Exercise description: Since only part of the material is needed, please repeat exactly the line that includes "bookcase: (536, 537)" and every line after it, up to the last.

The data:

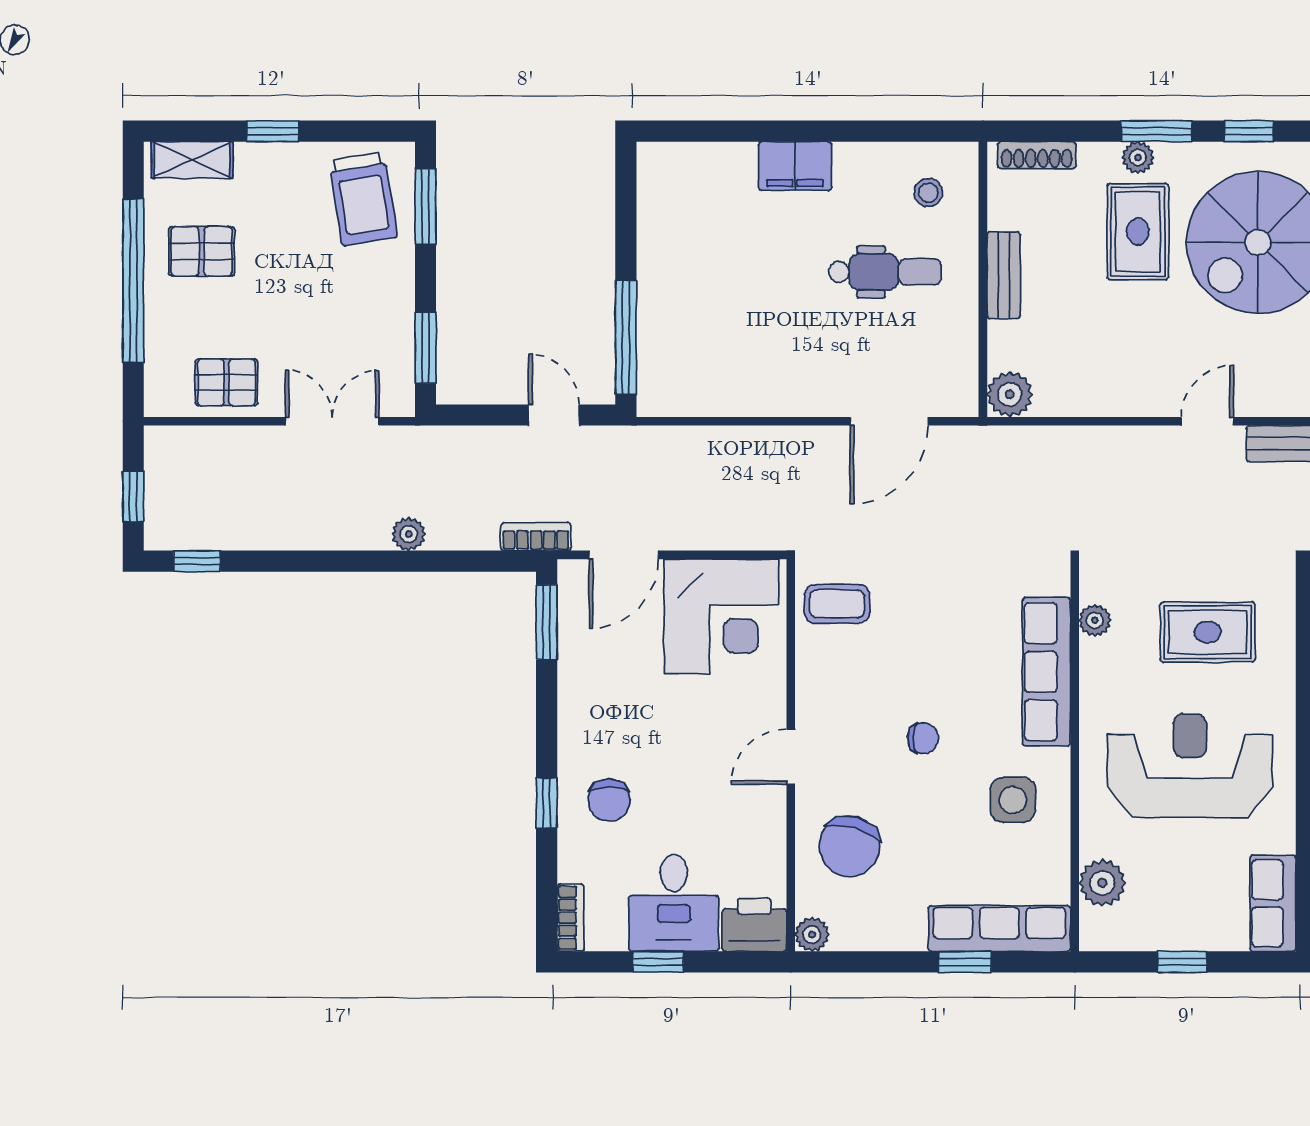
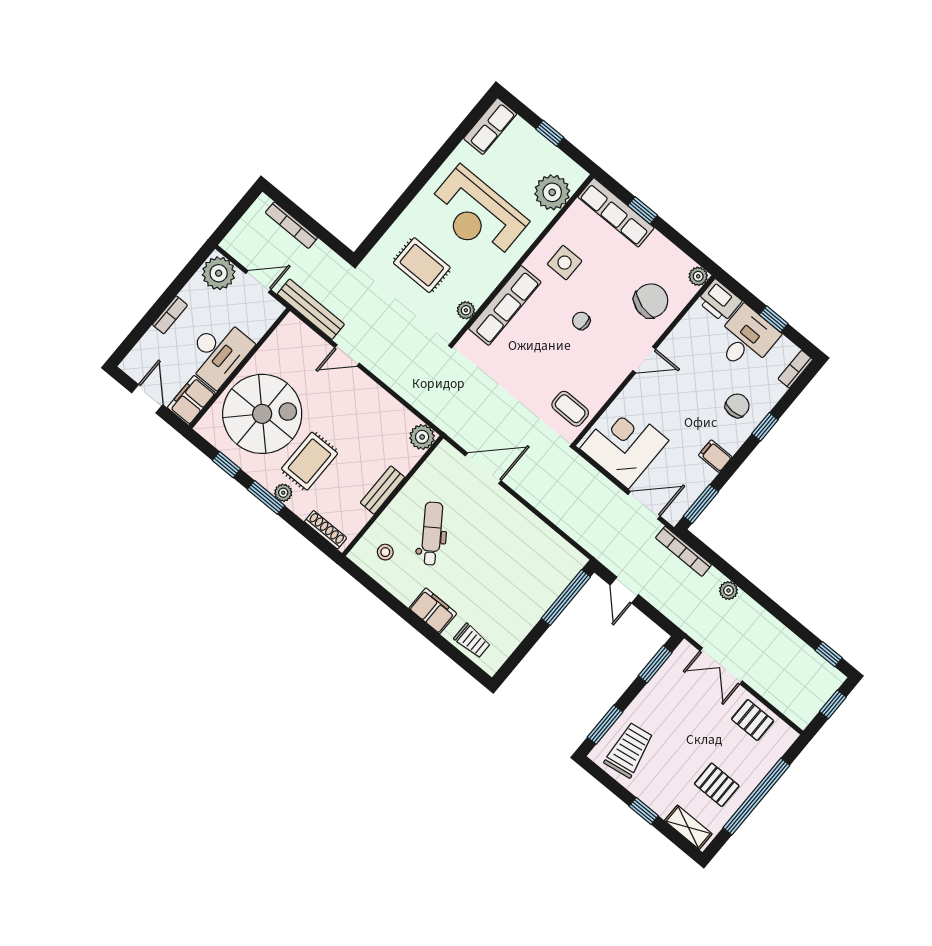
trolley: (706, 170) -> (472, 641), added
dental chair: (885, 272) -> (432, 534), turned 55
bookcase: (536, 537) -> (683, 551), width x1.56
filing cabinet: (582, 705) -> (715, 456), added
plant: (1102, 883) -> (552, 192), width x1.36, depth x1.36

Response:
bookcase: (536, 537) -> (683, 551), width x1.56
filing cabinet: (582, 705) -> (715, 456), added
plant: (1102, 883) -> (552, 192), width x1.36, depth x1.36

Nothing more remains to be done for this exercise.